■ **RECORD SET**:
# # # # # # #

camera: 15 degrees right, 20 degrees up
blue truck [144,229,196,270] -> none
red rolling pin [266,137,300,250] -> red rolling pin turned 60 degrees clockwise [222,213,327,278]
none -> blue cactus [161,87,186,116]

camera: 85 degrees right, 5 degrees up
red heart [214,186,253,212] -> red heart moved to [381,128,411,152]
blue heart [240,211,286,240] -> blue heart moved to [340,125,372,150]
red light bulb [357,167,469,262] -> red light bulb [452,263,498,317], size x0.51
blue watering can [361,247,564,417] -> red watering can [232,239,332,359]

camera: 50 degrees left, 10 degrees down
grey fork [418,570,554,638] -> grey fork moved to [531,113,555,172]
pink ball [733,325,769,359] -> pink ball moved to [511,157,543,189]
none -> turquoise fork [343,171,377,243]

# # # # # # #

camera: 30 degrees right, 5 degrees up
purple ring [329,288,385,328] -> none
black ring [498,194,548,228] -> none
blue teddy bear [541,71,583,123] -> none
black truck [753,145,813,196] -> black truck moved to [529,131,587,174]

# # # # # # #

■ **TASK BRIEF**:
Working from the material above, retype exactly the lines from the one with "red light bulb [357,167,469,262]" through the one with "camera: 50 degrees left, 10 degrees down", both included, and only those lines.

■ **EXPECTED OUTPUT**:
red light bulb [357,167,469,262] -> red light bulb [452,263,498,317], size x0.51
blue watering can [361,247,564,417] -> red watering can [232,239,332,359]

camera: 50 degrees left, 10 degrees down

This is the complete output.